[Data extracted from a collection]
════════
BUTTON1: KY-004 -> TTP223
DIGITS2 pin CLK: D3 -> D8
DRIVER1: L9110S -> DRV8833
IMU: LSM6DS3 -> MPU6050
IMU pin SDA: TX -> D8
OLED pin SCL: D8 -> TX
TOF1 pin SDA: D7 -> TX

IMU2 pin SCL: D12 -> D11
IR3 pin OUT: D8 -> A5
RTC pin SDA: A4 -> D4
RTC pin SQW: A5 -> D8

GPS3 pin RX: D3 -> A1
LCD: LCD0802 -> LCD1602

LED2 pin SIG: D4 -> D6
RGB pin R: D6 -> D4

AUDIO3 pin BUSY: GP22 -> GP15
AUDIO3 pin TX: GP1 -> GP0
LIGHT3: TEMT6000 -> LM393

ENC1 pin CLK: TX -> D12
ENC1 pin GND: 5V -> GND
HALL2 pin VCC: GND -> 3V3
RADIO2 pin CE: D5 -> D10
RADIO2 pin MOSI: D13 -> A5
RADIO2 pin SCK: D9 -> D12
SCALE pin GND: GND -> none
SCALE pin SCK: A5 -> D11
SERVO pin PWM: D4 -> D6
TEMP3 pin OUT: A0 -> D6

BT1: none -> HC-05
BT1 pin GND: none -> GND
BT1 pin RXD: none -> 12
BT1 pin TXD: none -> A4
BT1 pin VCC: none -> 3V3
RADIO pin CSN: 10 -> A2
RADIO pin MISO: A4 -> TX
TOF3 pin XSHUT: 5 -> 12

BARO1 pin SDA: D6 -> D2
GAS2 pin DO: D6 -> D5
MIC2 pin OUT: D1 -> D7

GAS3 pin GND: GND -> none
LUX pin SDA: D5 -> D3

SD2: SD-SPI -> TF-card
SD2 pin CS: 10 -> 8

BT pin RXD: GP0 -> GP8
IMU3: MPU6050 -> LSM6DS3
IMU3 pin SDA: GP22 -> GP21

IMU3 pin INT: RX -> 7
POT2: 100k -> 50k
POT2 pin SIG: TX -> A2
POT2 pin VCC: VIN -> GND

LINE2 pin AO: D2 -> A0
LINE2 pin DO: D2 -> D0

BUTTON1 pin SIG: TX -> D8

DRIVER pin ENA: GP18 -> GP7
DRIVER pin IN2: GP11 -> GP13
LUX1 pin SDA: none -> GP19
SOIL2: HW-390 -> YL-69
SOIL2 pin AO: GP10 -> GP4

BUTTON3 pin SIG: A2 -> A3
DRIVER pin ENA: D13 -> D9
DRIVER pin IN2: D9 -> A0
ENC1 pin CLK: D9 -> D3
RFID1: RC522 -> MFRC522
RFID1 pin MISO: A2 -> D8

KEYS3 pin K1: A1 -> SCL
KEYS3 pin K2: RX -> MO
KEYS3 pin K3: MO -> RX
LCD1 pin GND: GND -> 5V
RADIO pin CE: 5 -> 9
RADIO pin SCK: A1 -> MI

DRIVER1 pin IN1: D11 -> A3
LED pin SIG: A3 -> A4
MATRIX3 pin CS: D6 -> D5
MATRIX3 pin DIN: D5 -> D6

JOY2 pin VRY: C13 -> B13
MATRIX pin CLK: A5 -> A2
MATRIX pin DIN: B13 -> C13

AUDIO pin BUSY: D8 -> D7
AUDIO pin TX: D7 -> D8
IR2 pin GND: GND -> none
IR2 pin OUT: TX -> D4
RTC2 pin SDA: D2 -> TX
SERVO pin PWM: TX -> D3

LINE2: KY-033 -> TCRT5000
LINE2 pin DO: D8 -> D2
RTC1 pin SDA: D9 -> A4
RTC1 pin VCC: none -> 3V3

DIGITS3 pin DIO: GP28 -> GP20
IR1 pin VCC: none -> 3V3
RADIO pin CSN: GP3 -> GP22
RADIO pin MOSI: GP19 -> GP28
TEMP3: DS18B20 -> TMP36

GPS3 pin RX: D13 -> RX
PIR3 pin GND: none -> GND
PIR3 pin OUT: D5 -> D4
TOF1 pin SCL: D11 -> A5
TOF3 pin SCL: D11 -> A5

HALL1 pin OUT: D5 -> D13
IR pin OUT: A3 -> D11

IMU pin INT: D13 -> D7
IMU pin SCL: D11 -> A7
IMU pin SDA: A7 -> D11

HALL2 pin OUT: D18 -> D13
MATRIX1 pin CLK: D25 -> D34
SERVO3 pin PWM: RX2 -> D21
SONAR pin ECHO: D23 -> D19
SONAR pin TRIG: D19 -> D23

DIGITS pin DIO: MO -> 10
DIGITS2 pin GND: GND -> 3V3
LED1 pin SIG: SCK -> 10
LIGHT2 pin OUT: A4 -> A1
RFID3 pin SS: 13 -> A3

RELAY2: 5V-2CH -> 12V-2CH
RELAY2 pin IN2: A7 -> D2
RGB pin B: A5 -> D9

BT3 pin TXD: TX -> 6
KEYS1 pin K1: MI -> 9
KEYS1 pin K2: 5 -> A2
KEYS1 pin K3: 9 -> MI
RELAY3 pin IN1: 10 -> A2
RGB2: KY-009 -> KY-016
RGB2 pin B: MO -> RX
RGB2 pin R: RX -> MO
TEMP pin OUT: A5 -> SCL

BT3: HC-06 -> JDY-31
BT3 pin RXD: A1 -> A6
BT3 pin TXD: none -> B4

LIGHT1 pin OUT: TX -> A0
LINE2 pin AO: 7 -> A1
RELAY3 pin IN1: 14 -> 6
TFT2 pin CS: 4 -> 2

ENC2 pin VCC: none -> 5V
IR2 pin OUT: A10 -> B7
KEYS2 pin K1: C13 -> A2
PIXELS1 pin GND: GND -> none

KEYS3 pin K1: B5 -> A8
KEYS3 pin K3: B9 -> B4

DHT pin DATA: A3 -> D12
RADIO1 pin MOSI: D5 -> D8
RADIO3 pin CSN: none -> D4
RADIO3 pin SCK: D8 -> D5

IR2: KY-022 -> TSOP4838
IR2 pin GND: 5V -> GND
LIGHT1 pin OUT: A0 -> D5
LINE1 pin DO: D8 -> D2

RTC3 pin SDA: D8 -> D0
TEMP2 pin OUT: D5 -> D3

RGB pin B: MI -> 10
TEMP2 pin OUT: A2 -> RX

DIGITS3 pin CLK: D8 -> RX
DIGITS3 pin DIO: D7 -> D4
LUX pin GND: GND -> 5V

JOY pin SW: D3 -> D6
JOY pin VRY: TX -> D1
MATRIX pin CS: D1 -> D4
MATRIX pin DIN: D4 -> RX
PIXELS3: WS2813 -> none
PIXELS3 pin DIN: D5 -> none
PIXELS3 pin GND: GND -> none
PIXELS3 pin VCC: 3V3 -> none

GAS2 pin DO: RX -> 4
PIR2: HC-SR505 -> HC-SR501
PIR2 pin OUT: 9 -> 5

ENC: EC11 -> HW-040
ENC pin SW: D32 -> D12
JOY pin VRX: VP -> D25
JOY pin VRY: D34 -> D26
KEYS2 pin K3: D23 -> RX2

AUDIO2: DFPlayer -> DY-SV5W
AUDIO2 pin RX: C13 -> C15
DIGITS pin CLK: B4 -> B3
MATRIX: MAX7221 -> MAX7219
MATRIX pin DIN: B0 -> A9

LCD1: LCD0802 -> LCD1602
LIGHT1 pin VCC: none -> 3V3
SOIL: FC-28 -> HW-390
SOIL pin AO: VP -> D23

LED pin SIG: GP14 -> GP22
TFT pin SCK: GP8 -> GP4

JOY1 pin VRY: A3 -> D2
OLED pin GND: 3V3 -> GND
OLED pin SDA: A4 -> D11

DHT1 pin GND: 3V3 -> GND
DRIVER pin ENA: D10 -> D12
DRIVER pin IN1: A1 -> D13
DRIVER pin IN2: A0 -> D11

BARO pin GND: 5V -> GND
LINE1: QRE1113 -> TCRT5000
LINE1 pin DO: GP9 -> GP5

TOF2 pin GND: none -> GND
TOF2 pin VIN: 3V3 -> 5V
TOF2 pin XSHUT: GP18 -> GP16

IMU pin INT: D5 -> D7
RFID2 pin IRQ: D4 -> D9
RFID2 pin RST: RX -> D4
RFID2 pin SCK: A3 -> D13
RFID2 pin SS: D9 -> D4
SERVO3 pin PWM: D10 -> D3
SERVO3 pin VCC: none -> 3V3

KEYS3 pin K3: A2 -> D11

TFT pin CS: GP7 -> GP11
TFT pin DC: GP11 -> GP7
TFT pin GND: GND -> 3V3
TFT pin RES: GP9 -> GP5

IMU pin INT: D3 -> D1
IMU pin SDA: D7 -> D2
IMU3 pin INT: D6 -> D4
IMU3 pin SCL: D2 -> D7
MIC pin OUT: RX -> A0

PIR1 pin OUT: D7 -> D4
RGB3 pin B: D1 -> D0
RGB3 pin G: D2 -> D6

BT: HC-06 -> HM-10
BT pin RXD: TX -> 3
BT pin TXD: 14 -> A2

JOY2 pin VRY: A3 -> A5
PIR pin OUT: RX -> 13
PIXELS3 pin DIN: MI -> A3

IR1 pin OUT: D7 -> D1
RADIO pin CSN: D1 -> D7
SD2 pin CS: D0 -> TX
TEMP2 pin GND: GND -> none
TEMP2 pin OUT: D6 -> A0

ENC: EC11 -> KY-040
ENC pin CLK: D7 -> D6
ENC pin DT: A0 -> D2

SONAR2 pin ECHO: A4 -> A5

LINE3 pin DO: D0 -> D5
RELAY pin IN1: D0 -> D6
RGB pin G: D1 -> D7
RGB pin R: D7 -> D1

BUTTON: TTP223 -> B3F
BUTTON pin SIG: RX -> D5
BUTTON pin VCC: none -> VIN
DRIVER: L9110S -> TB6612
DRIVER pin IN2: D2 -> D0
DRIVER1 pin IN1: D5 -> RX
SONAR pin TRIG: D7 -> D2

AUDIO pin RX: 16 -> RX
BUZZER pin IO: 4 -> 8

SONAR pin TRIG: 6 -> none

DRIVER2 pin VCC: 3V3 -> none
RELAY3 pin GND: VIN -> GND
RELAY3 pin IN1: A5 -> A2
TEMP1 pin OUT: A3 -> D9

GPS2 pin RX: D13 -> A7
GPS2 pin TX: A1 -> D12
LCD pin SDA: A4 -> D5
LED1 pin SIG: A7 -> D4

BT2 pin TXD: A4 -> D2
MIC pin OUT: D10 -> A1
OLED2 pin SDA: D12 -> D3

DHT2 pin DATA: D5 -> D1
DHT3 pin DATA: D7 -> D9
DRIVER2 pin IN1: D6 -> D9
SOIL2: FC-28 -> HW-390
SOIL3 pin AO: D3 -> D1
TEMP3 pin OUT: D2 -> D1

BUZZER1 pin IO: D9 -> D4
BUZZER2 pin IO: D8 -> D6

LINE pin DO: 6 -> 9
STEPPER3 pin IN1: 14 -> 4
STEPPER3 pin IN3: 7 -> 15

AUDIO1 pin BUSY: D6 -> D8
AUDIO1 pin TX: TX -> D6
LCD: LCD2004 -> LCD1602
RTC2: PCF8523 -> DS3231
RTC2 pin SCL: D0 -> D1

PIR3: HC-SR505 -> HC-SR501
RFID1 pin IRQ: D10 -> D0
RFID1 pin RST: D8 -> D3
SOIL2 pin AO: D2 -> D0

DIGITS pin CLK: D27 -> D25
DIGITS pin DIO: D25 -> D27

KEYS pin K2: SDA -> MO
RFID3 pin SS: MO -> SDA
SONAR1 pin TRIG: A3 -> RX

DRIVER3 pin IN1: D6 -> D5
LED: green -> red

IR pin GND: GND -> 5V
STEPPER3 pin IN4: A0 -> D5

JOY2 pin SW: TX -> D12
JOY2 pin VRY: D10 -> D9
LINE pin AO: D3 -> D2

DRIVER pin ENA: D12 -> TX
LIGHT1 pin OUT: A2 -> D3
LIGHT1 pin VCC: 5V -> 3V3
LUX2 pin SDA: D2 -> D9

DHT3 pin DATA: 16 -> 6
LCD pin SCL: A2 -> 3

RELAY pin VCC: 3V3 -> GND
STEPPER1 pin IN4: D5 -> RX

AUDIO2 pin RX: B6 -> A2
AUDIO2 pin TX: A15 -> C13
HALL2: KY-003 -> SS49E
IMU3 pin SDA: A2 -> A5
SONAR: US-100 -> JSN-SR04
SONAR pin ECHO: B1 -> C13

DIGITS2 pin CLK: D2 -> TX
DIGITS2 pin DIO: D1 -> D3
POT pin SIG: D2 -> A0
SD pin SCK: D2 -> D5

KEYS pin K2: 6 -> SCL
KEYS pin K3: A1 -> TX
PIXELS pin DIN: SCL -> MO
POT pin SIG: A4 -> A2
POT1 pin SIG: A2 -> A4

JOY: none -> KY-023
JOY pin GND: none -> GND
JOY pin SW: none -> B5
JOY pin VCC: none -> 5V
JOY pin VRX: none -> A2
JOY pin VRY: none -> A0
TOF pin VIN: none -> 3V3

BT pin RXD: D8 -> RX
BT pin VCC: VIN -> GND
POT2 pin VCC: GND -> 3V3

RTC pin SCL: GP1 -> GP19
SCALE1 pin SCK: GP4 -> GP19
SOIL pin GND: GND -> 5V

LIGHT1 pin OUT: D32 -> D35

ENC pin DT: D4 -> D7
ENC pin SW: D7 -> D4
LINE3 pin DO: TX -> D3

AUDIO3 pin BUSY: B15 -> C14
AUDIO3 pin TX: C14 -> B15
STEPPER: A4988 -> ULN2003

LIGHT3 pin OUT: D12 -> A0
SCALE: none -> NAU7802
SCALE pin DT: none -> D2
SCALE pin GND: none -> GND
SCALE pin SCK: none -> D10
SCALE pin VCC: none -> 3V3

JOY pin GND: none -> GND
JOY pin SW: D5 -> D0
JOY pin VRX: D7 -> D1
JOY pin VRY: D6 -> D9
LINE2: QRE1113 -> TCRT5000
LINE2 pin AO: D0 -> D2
════════
§ **Exercise**
There is a line with "IMU pin SCL: D11 -> A7" and a line with "RADIO1 pin MOSI: D5 -> D8" above. Copy exactly those two lines and all lines between them, with nothing else.

§ **Written response**
IMU pin SCL: D11 -> A7
IMU pin SDA: A7 -> D11

HALL2 pin OUT: D18 -> D13
MATRIX1 pin CLK: D25 -> D34
SERVO3 pin PWM: RX2 -> D21
SONAR pin ECHO: D23 -> D19
SONAR pin TRIG: D19 -> D23

DIGITS pin DIO: MO -> 10
DIGITS2 pin GND: GND -> 3V3
LED1 pin SIG: SCK -> 10
LIGHT2 pin OUT: A4 -> A1
RFID3 pin SS: 13 -> A3

RELAY2: 5V-2CH -> 12V-2CH
RELAY2 pin IN2: A7 -> D2
RGB pin B: A5 -> D9

BT3 pin TXD: TX -> 6
KEYS1 pin K1: MI -> 9
KEYS1 pin K2: 5 -> A2
KEYS1 pin K3: 9 -> MI
RELAY3 pin IN1: 10 -> A2
RGB2: KY-009 -> KY-016
RGB2 pin B: MO -> RX
RGB2 pin R: RX -> MO
TEMP pin OUT: A5 -> SCL

BT3: HC-06 -> JDY-31
BT3 pin RXD: A1 -> A6
BT3 pin TXD: none -> B4

LIGHT1 pin OUT: TX -> A0
LINE2 pin AO: 7 -> A1
RELAY3 pin IN1: 14 -> 6
TFT2 pin CS: 4 -> 2

ENC2 pin VCC: none -> 5V
IR2 pin OUT: A10 -> B7
KEYS2 pin K1: C13 -> A2
PIXELS1 pin GND: GND -> none

KEYS3 pin K1: B5 -> A8
KEYS3 pin K3: B9 -> B4

DHT pin DATA: A3 -> D12
RADIO1 pin MOSI: D5 -> D8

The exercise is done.